The input =>
* BEGIN *
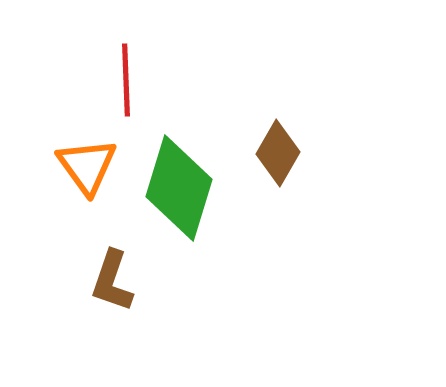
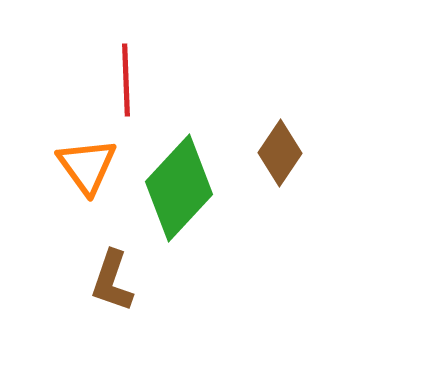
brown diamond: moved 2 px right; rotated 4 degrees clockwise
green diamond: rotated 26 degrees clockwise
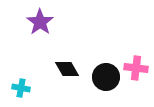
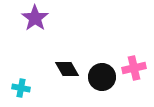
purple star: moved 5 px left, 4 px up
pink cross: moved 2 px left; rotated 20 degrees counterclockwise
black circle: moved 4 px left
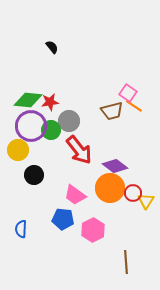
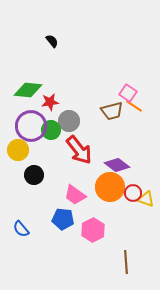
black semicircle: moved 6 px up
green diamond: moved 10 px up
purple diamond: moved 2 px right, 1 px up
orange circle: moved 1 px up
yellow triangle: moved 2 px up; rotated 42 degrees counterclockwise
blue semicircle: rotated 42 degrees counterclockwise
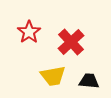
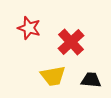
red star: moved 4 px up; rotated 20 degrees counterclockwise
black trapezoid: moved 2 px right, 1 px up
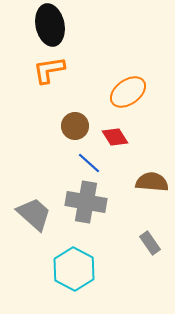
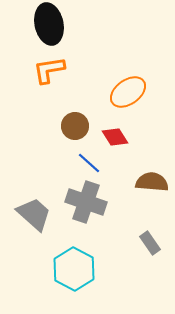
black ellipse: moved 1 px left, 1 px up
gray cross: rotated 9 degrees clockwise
* END *
Exercise =>
Rewrite every row above with "rotated" changed to "turned" and everything else left as it is. Omit the picture lines.

Solution for this problem =>
brown diamond: moved 2 px right; turned 4 degrees clockwise
green diamond: turned 26 degrees clockwise
purple star: moved 5 px left, 4 px up
pink cross: moved 2 px left; turned 20 degrees counterclockwise
black circle: moved 4 px left
black semicircle: moved 6 px up
green diamond: moved 10 px up
purple diamond: moved 2 px right, 1 px up
orange circle: moved 1 px up
yellow triangle: moved 2 px up; turned 42 degrees counterclockwise
blue semicircle: turned 42 degrees counterclockwise
red star: moved 4 px up; turned 20 degrees counterclockwise
black trapezoid: moved 2 px right, 1 px up
black ellipse: moved 1 px left, 1 px up
gray cross: turned 9 degrees clockwise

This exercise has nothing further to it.